### ABOUT THIS TASK
From the listing below, extract every line in which the word "pink" appears.
══ INFORMATION GIVEN ══
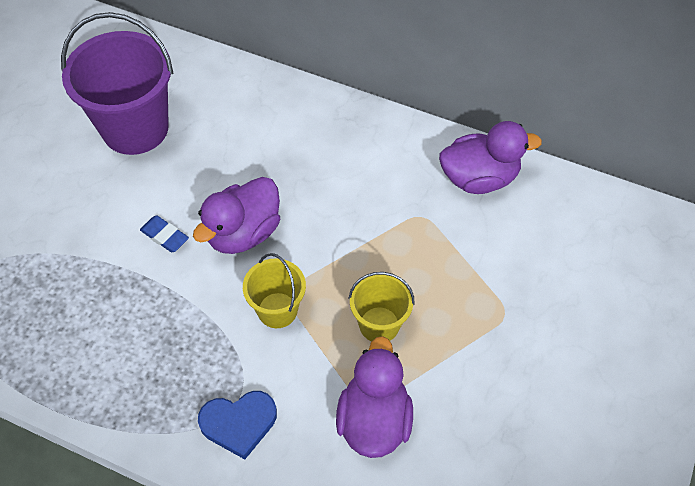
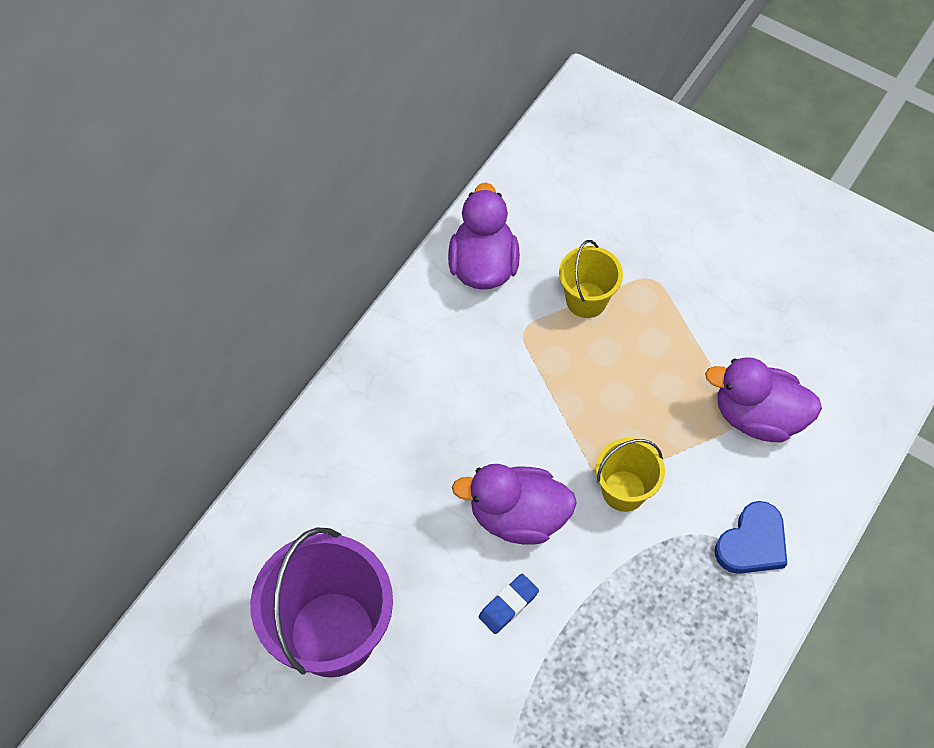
camera: 80 degrees left, 5 degrees up
(239, 423) = (752, 543): blue heart -> blue heart turned 45 degrees clockwise
(243, 233) = (517, 516): purple duck -> purple duck turned 135 degrees clockwise
(379, 324) = (652, 394): yellow bucket -> yellow bucket (586, 300)

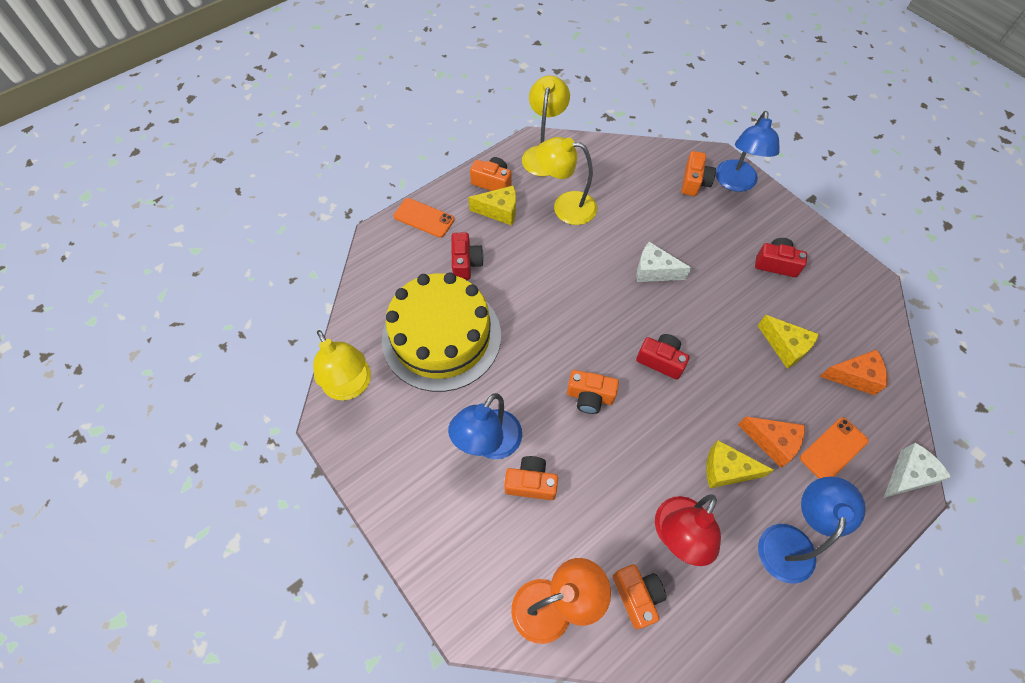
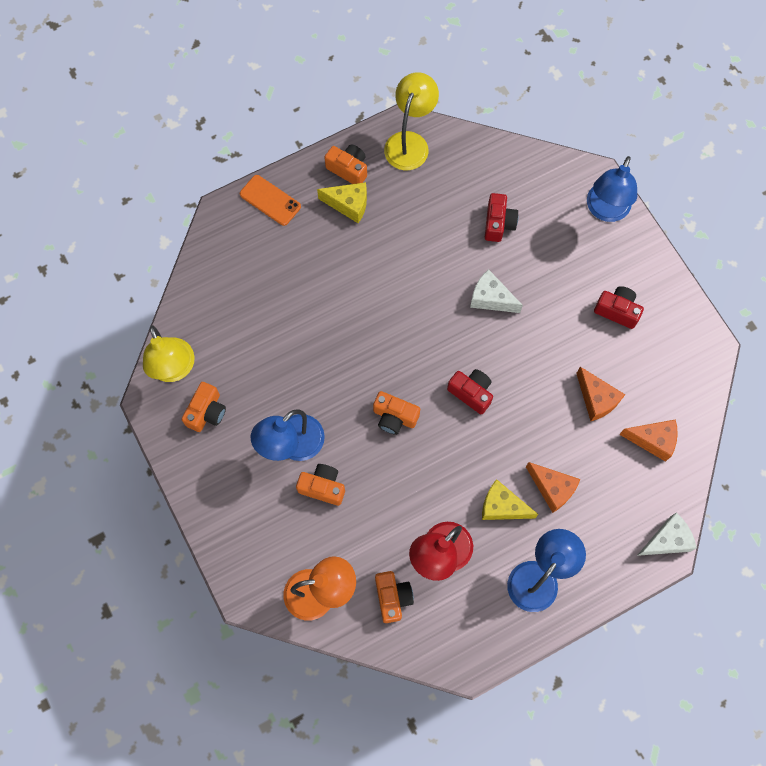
camera: 10 degrees right, 10 degrees up
(441, 336) = (266, 333): yellow cake -> none
(466, 263) = (304, 259): red camera -> red camera (498, 223)
(565, 206) = (418, 210): yellow lamp -> none
(694, 182) = (562, 202): orange camera -> orange camera (207, 412)
(785, 346) = (596, 399): yellow cheese -> orange cheese
(833, 449) = (607, 505): orange phone -> none

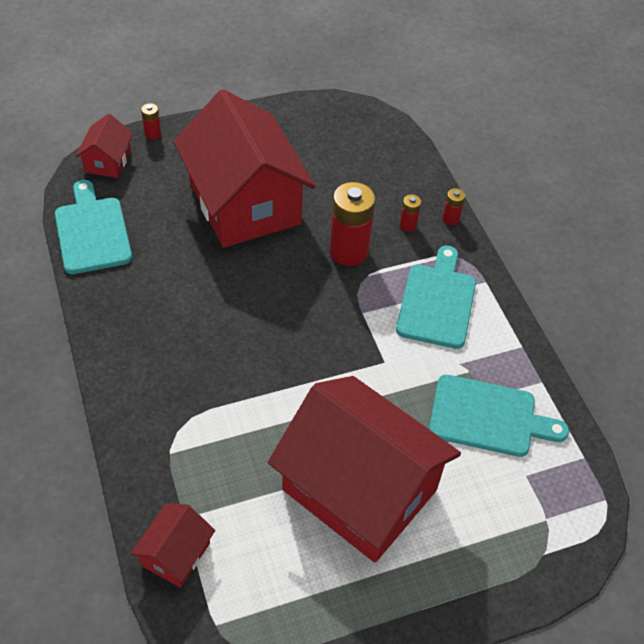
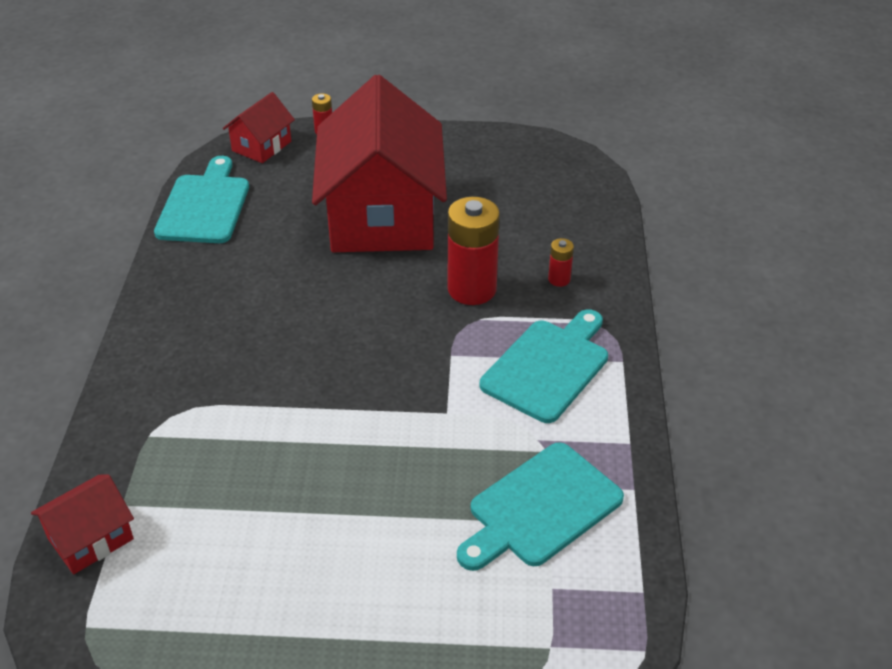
camera: 25 degrees right, 10 degrees down
(359, 489) = (335, 538): red house -> none
(451, 218) = (616, 285): red battery -> none
(488, 417) = (540, 508): turquoise cutting board -> turquoise cutting board turned 105 degrees clockwise

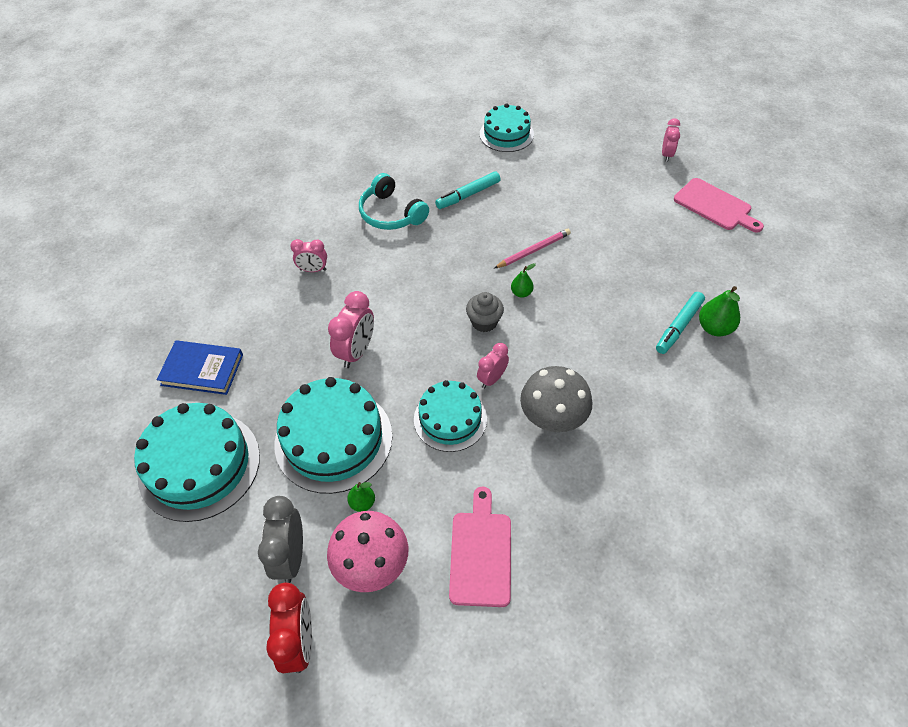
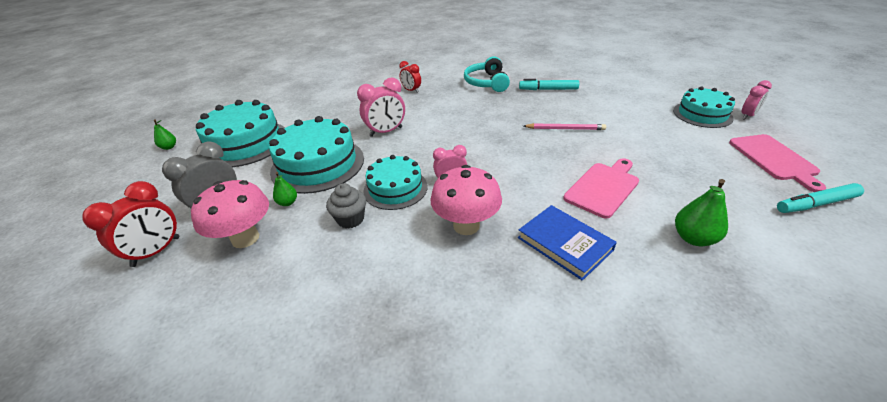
camera: 40 degrees right, 15 degrees down
(202, 370) = (303, 108): blue book -> blue book (564, 244)
(313, 270) = (411, 90): pink clock -> red clock
(480, 553) = (311, 276): pink cutting board -> pink cutting board (603, 188)
(484, 322) = (483, 150): grey cupcake -> grey cupcake (350, 219)
(506, 134) = (610, 71): turquoise cake -> turquoise cake (702, 114)
(521, 293) = (529, 146): green pear -> green pear (169, 147)
(552, 419) = (466, 225): grey mushroom -> pink mushroom
(679, 326) = (652, 220): turquoise marker -> turquoise marker (816, 204)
═══
### WRITTEN SOLUTION
(313, 270) = (411, 90): pink clock -> red clock
(480, 553) = (311, 276): pink cutting board -> pink cutting board (603, 188)
(552, 419) = (466, 225): grey mushroom -> pink mushroom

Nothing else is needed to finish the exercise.